(About this exercise)
Starting at the line that contains "SW1: button (3V3, COM) -> button (COM, RESET)", restate each line word for word through the final line of the data, keeping both ends.

[Image comparison data]
----

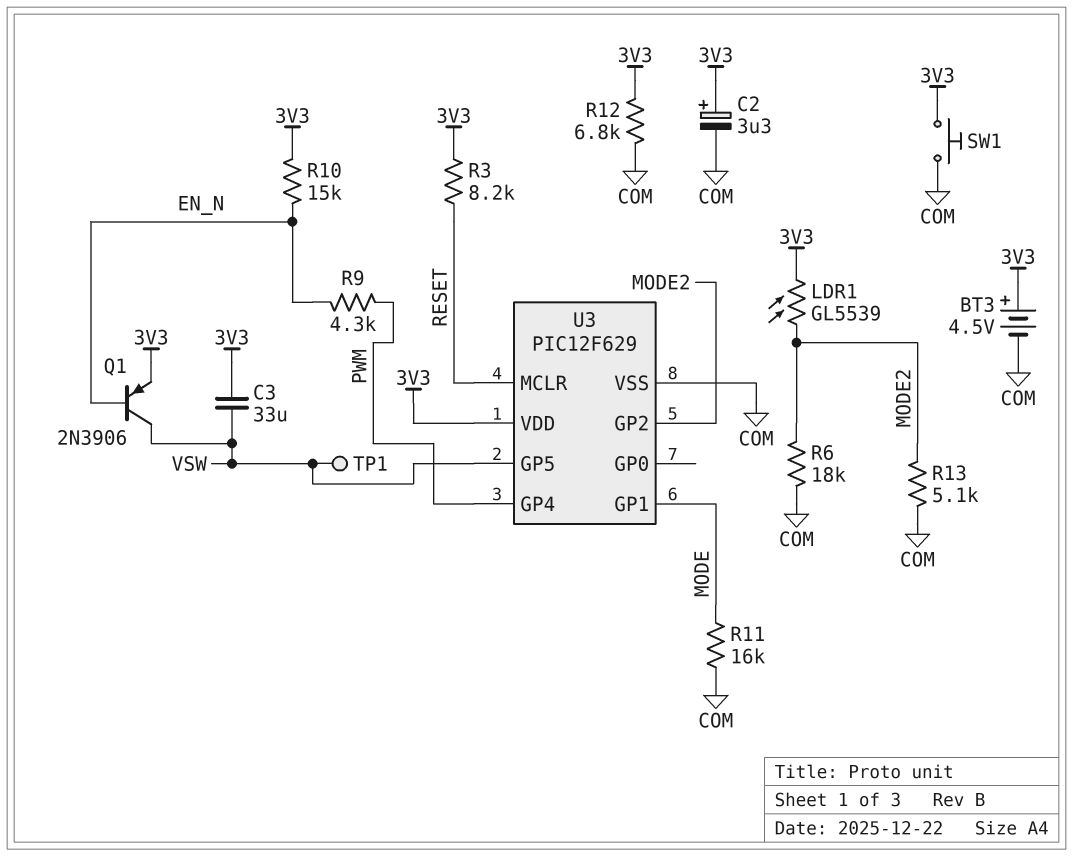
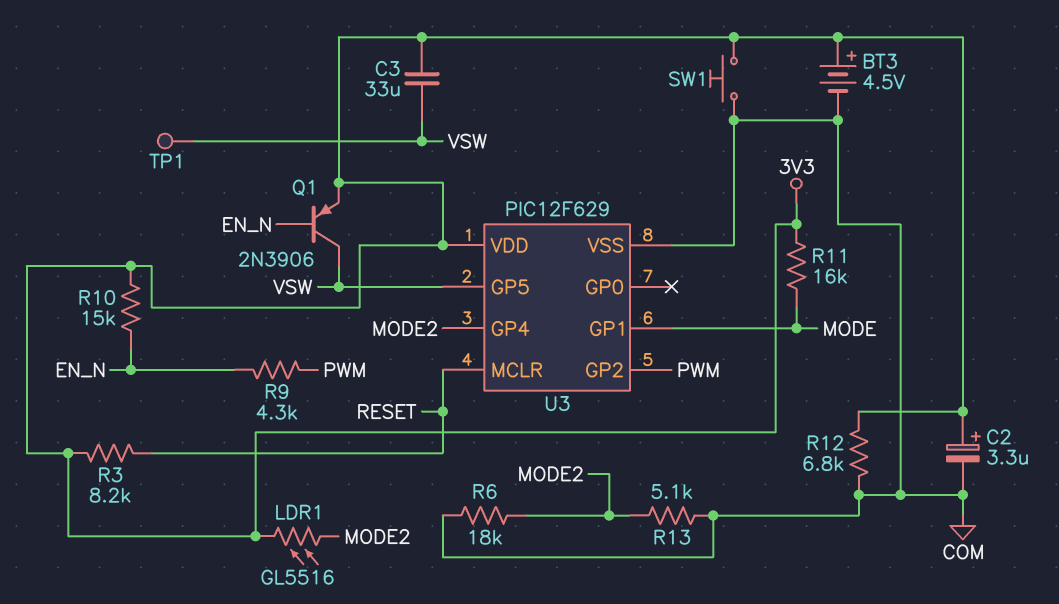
LDR1: GL5539 (3V3, MODE2) -> GL5516 (3V3, MODE2)
R11: 16k (COM, MODE) -> 16k (3V3, MODE)
U3 pin GP2: MODE2 -> PWM
U3 pin GP4: PWM -> MODE2

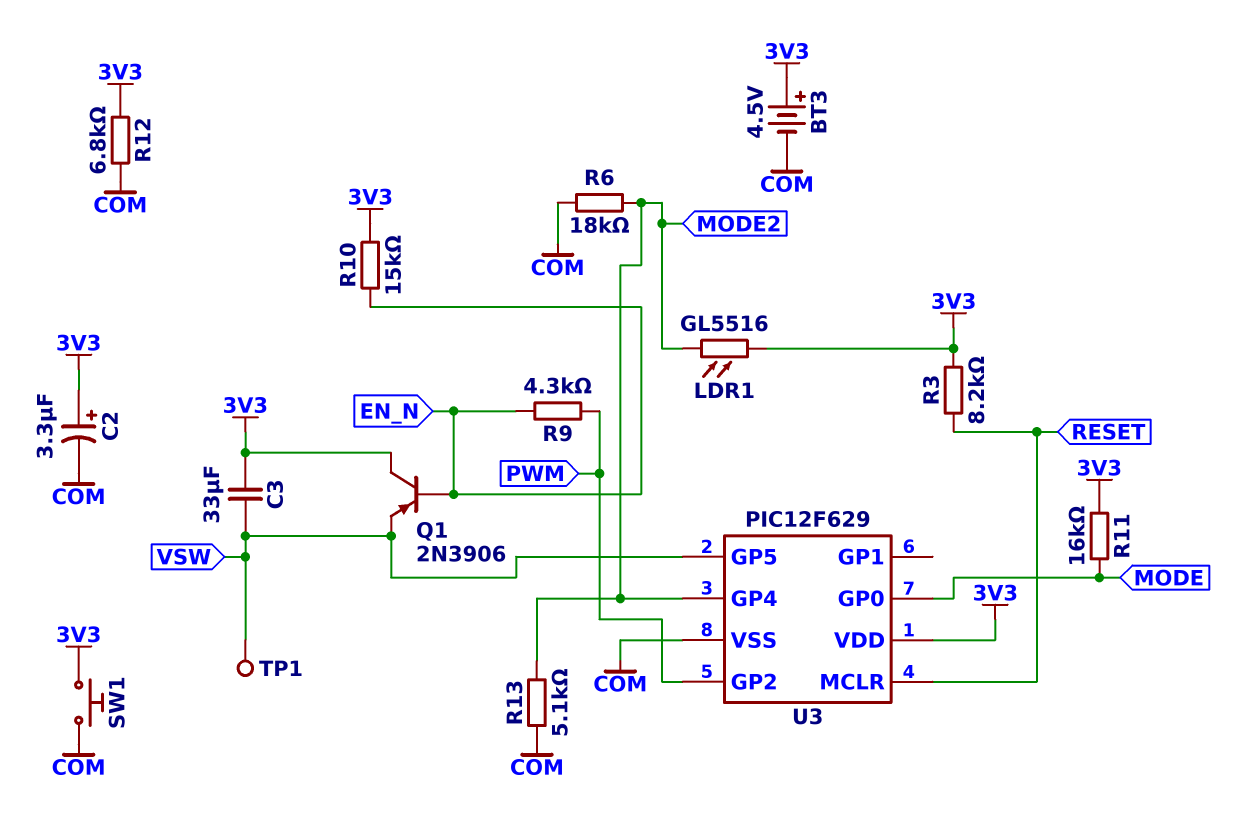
Q1: PNP 2N3906 (B EN_N, C VSW, E 3V3) -> PNP 2N3906 (B EN_N, C 3V3, E VSW)
U3 pin GP0: none -> MODE
U3 pin GP1: MODE -> none

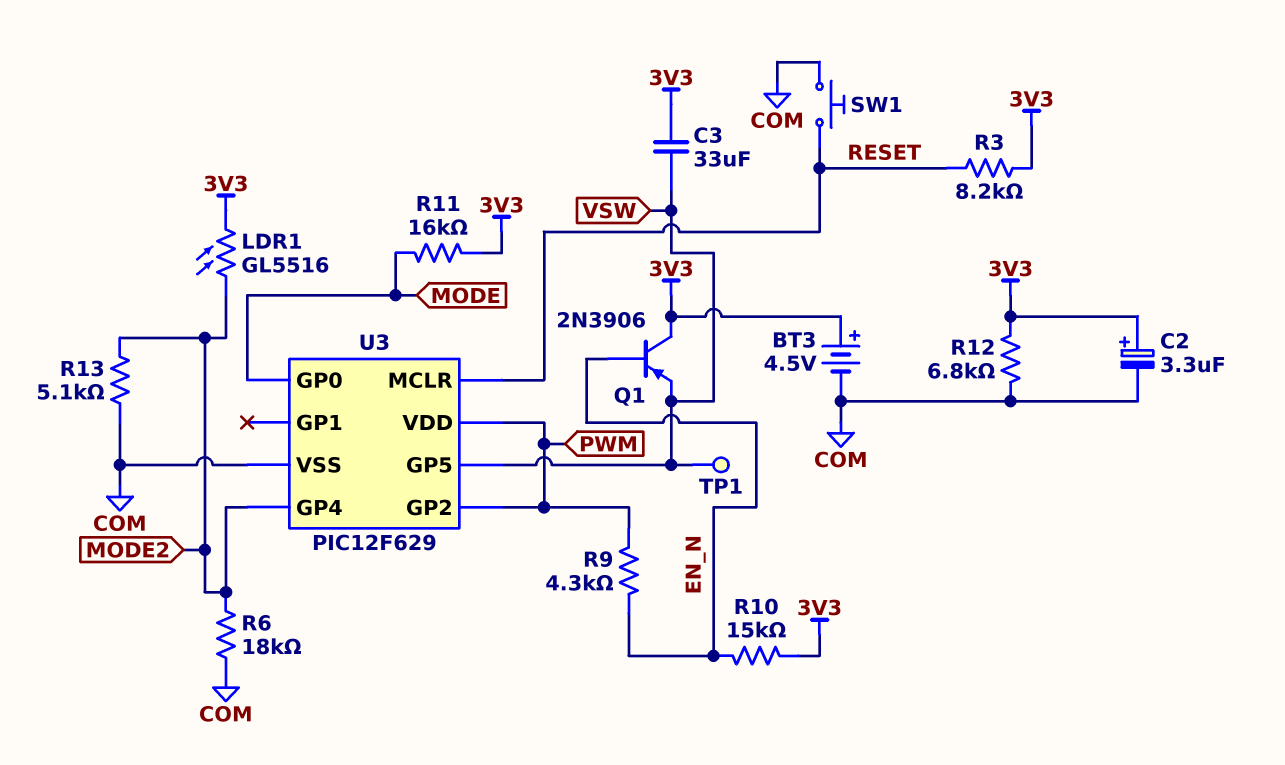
SW1: button (3V3, COM) -> button (COM, RESET)
U3 pin VDD: 3V3 -> PWM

----

(Your response)
SW1: button (3V3, COM) -> button (COM, RESET)
U3 pin VDD: 3V3 -> PWM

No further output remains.